## THE DATA
::::

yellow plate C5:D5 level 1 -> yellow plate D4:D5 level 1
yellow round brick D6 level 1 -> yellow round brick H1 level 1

::::

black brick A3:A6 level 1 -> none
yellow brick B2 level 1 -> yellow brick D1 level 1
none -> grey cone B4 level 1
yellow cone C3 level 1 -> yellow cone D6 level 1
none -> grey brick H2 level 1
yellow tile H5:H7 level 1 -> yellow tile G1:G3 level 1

::::

Each line above from the one with "none -> grey cone B4 level 1" up to and including the one with "yellow tile H5:H7" must be set down exactly, and no line outside that span may appear.

none -> grey cone B4 level 1
yellow cone C3 level 1 -> yellow cone D6 level 1
none -> grey brick H2 level 1
yellow tile H5:H7 level 1 -> yellow tile G1:G3 level 1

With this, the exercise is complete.